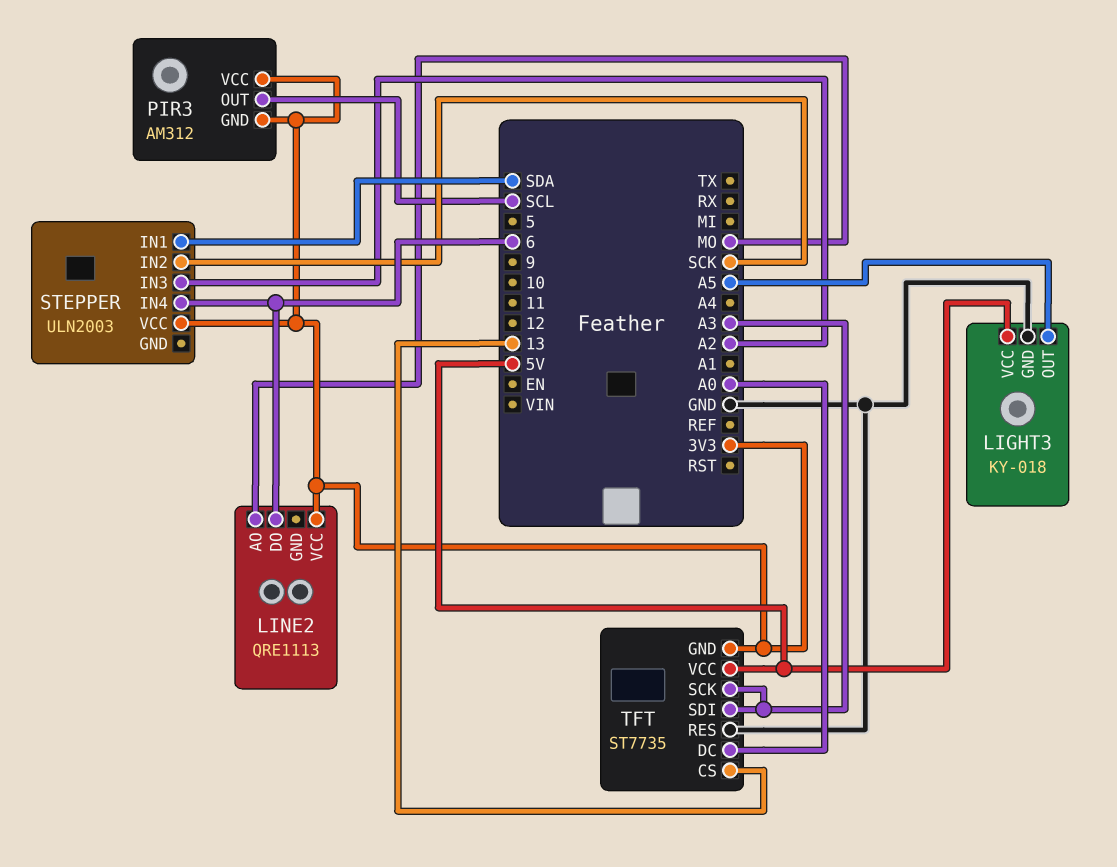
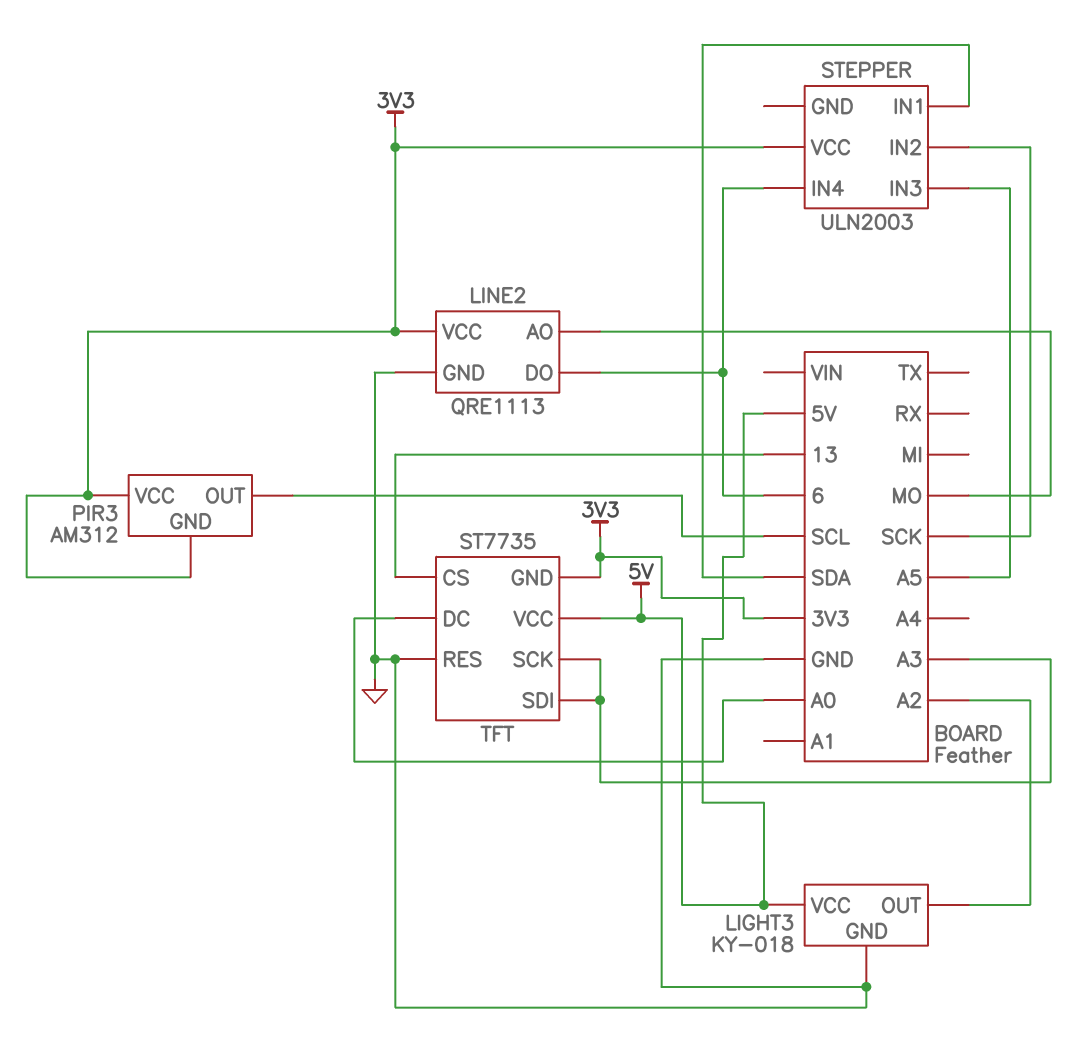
LIGHT3 pin OUT: A5 -> A2
LINE2 pin GND: none -> GND
STEPPER pin IN3: A2 -> A5

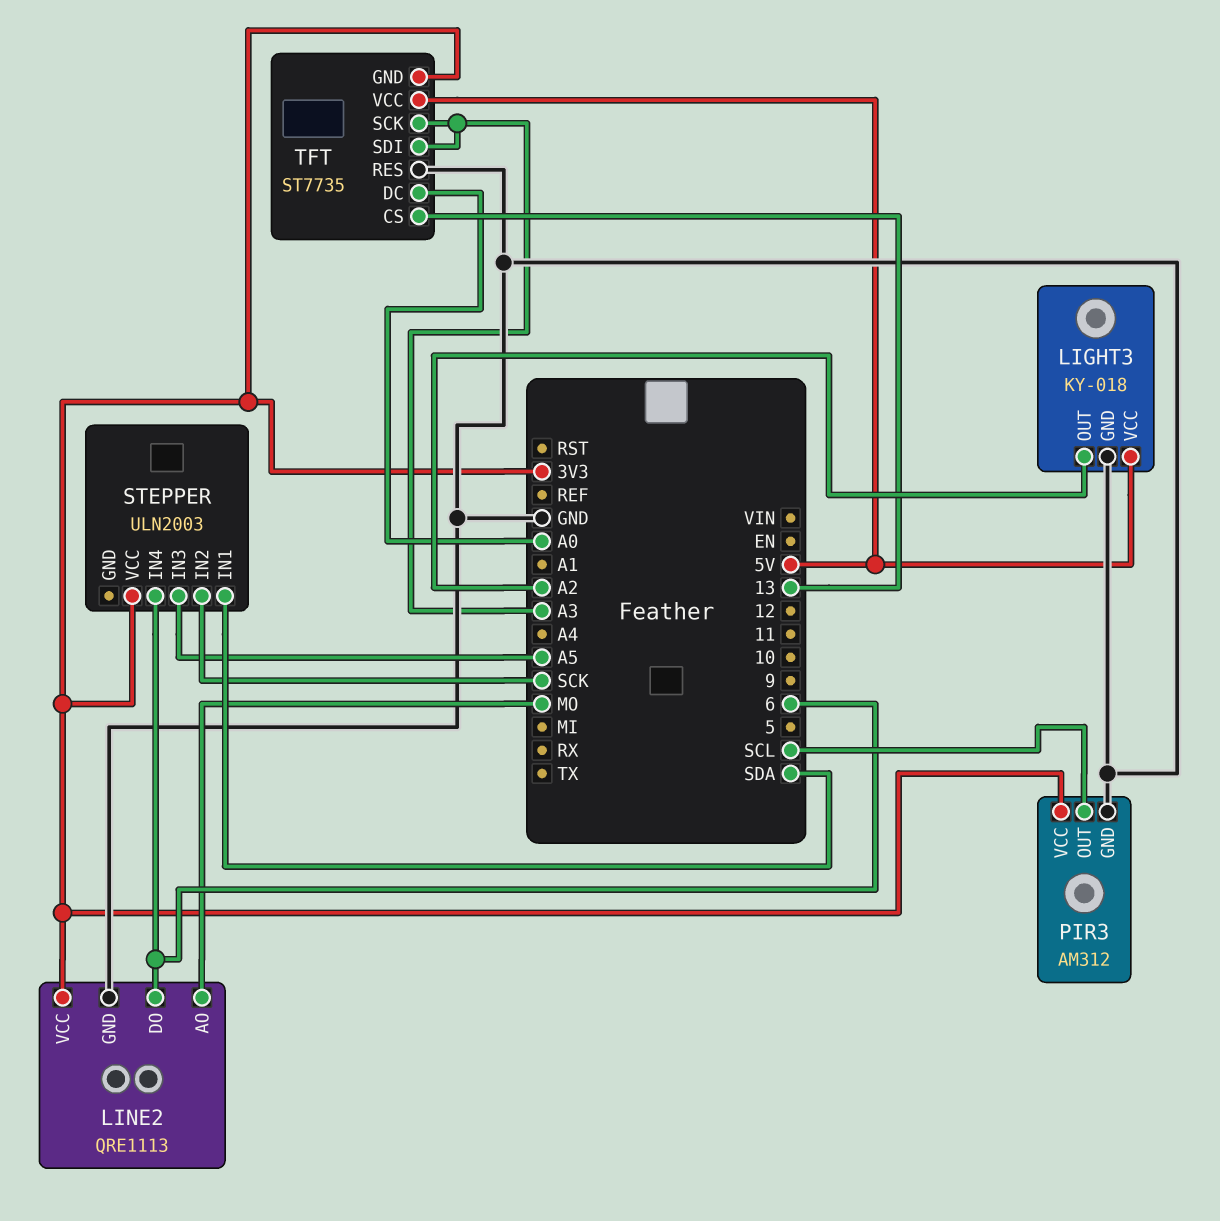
PIR3 pin GND: 3V3 -> GND

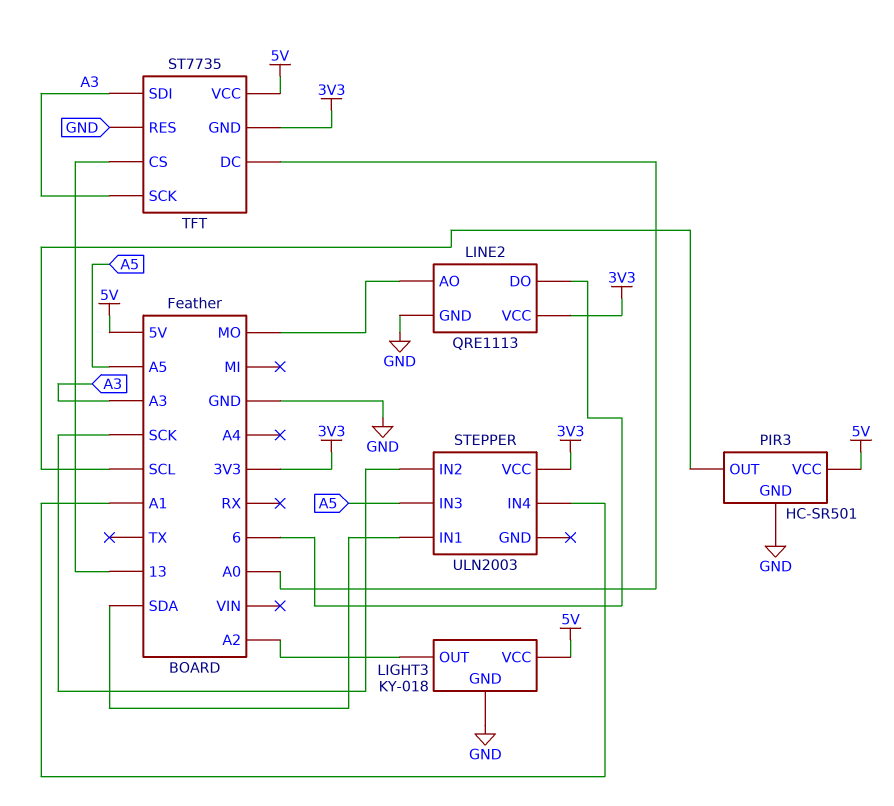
PIR3: AM312 -> HC-SR501
PIR3 pin VCC: 3V3 -> 5V
STEPPER pin IN4: 6 -> A1

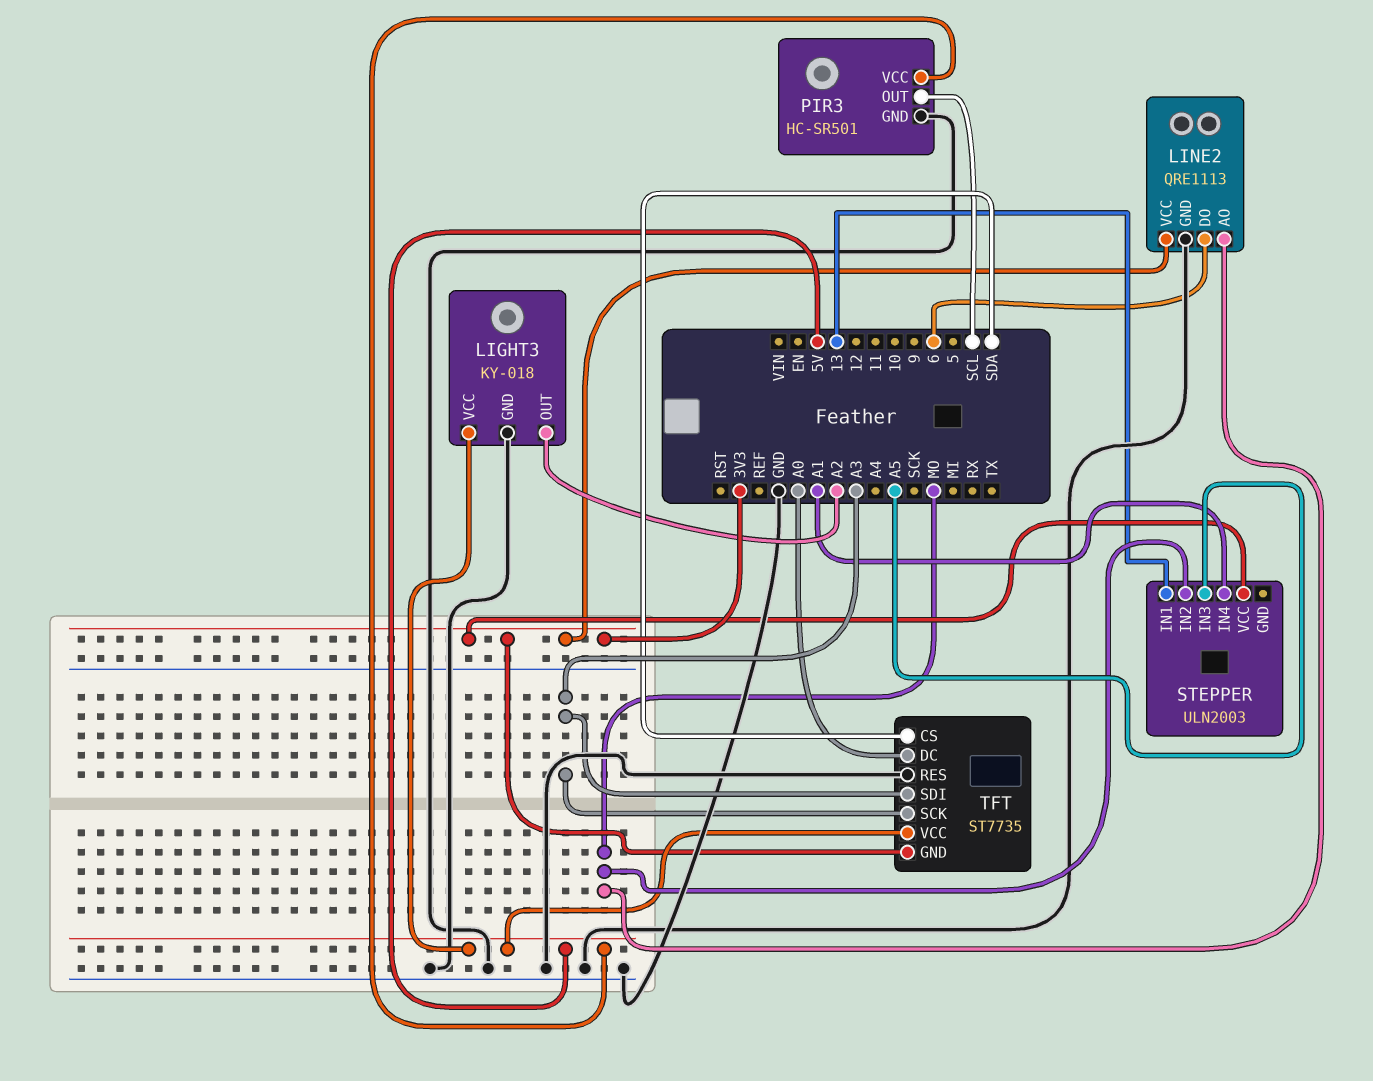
STEPPER pin IN1: SDA -> 13
STEPPER pin IN2: SCK -> MO
TFT pin CS: 13 -> SDA

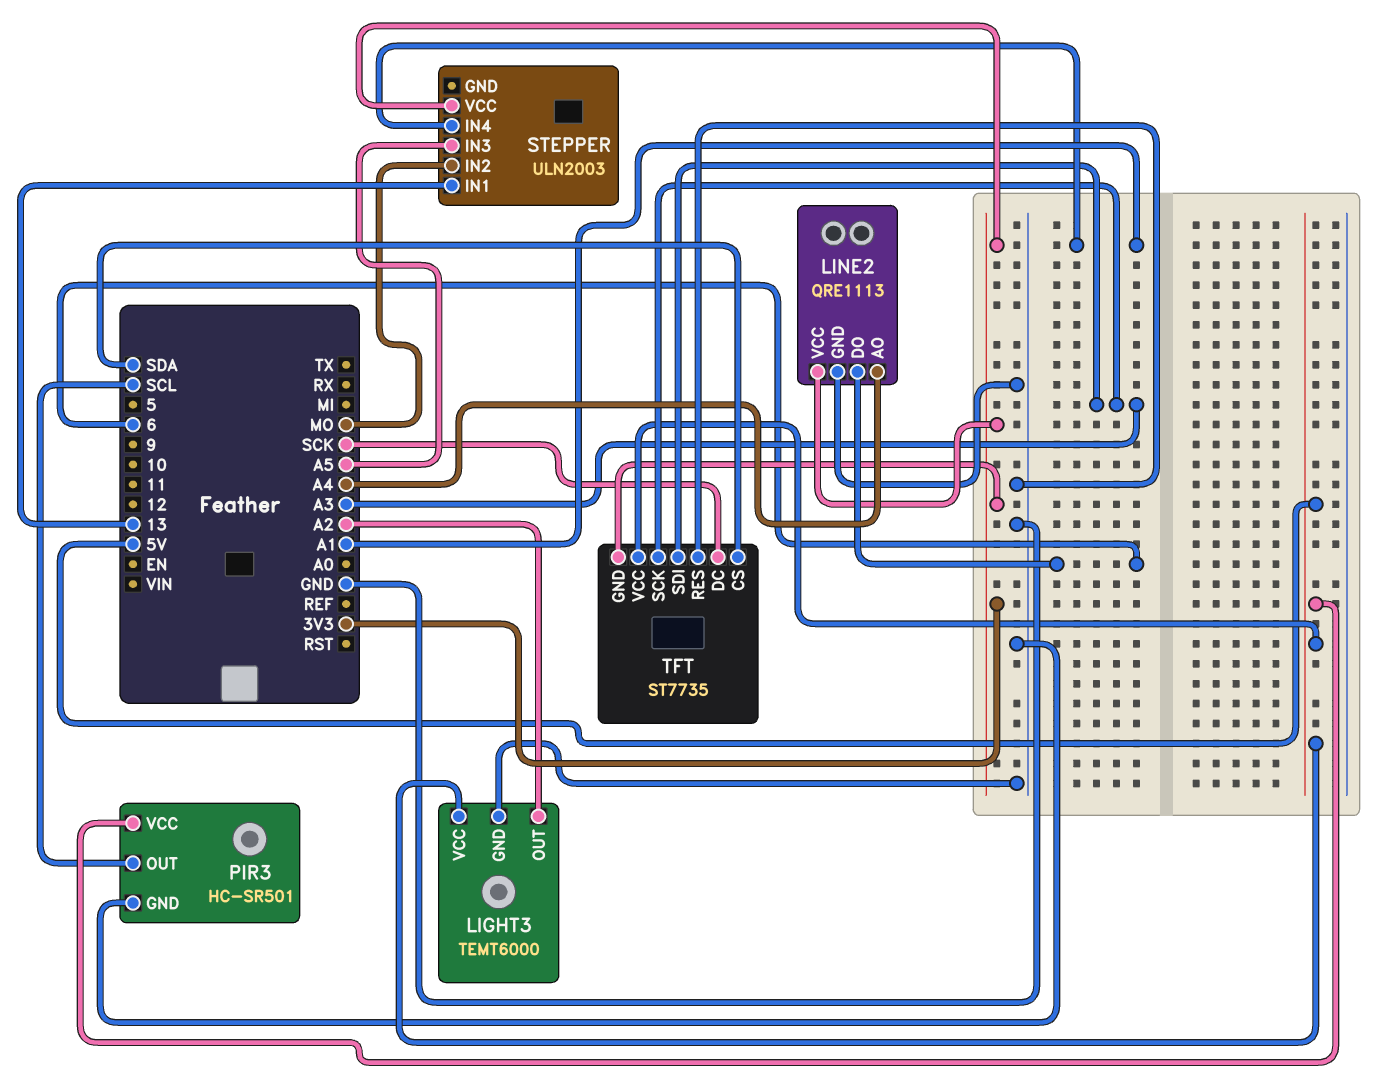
LIGHT3: KY-018 -> TEMT6000
LINE2 pin AO: MO -> A4
TFT pin DC: A0 -> SCK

- Task description:
Restate every line of the listing exactly. Pictures are not part of the copy.

- Solution to this problem:
LIGHT3 pin OUT: A5 -> A2
LINE2 pin GND: none -> GND
STEPPER pin IN3: A2 -> A5

PIR3 pin GND: 3V3 -> GND

PIR3: AM312 -> HC-SR501
PIR3 pin VCC: 3V3 -> 5V
STEPPER pin IN4: 6 -> A1

STEPPER pin IN1: SDA -> 13
STEPPER pin IN2: SCK -> MO
TFT pin CS: 13 -> SDA

LIGHT3: KY-018 -> TEMT6000
LINE2 pin AO: MO -> A4
TFT pin DC: A0 -> SCK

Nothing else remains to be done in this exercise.